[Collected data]

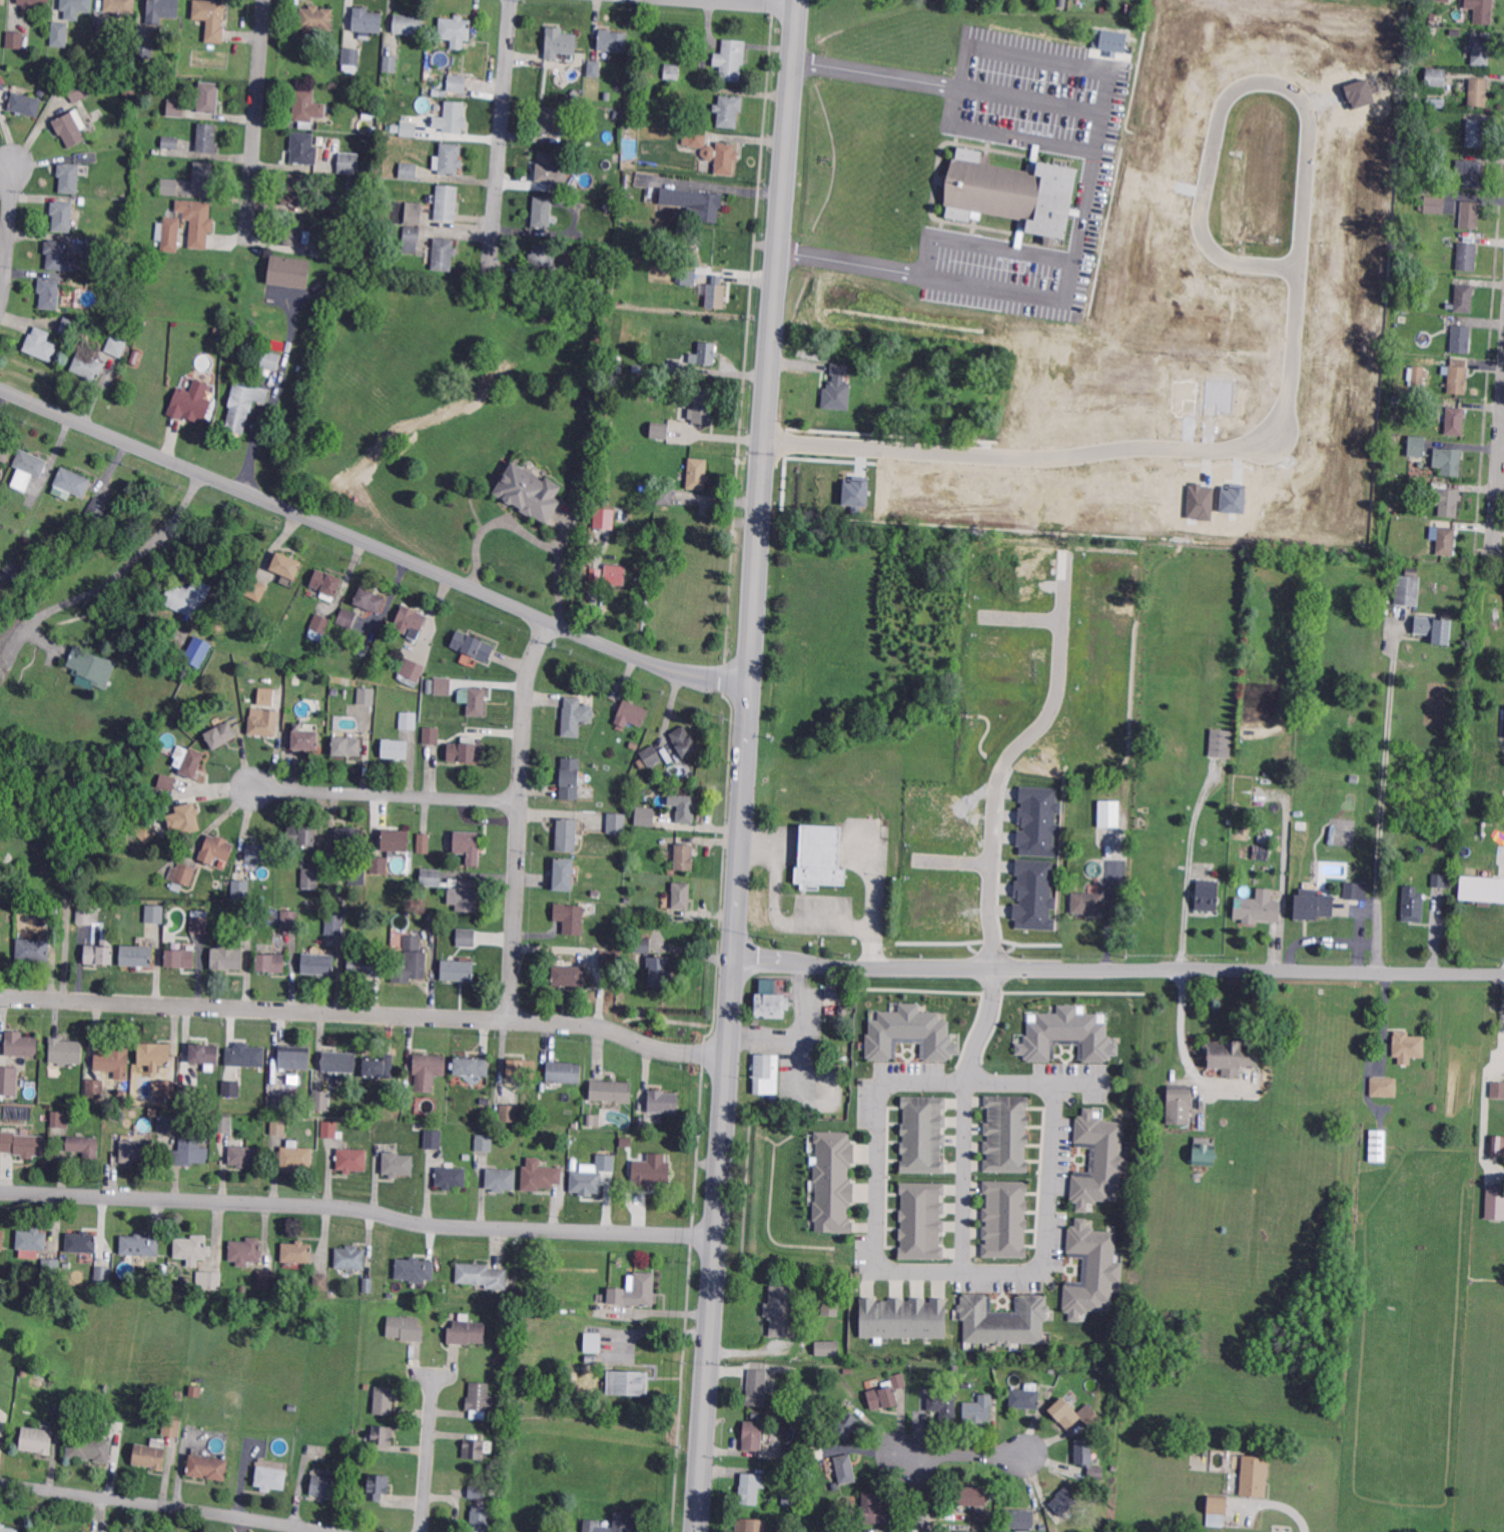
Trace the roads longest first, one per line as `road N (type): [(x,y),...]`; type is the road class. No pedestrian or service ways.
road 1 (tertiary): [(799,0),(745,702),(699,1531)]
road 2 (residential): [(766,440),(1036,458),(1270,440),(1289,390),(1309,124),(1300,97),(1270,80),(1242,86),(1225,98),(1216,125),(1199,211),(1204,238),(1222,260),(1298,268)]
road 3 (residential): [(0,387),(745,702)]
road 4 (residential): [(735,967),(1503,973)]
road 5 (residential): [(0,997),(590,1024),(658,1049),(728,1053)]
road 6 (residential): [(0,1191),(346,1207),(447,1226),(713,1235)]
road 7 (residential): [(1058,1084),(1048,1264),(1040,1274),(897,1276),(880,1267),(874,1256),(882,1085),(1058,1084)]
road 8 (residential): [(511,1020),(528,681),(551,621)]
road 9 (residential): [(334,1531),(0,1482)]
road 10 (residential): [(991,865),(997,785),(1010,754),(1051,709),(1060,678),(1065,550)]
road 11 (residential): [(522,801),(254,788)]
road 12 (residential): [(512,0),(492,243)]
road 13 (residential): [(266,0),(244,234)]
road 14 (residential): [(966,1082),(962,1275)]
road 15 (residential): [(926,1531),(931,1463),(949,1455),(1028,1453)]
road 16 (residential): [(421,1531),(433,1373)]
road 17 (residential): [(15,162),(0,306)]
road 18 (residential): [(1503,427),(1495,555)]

**Problem to solve**
Set all of the records down once more, letter for letter, with the images removed.

**Finished task**
Trace the roads longest first, one per line as `road N (type): [(x,y),...]`; type is the road class. No pedestrian or service ways.
road 1 (tertiary): [(799,0),(745,702),(699,1531)]
road 2 (residential): [(766,440),(1036,458),(1270,440),(1289,390),(1309,124),(1300,97),(1270,80),(1242,86),(1225,98),(1216,125),(1199,211),(1204,238),(1222,260),(1298,268)]
road 3 (residential): [(0,387),(745,702)]
road 4 (residential): [(735,967),(1503,973)]
road 5 (residential): [(0,997),(590,1024),(658,1049),(728,1053)]
road 6 (residential): [(0,1191),(346,1207),(447,1226),(713,1235)]
road 7 (residential): [(1058,1084),(1048,1264),(1040,1274),(897,1276),(880,1267),(874,1256),(882,1085),(1058,1084)]
road 8 (residential): [(511,1020),(528,681),(551,621)]
road 9 (residential): [(334,1531),(0,1482)]
road 10 (residential): [(991,865),(997,785),(1010,754),(1051,709),(1060,678),(1065,550)]
road 11 (residential): [(522,801),(254,788)]
road 12 (residential): [(512,0),(492,243)]
road 13 (residential): [(266,0),(244,234)]
road 14 (residential): [(966,1082),(962,1275)]
road 15 (residential): [(926,1531),(931,1463),(949,1455),(1028,1453)]
road 16 (residential): [(421,1531),(433,1373)]
road 17 (residential): [(15,162),(0,306)]
road 18 (residential): [(1503,427),(1495,555)]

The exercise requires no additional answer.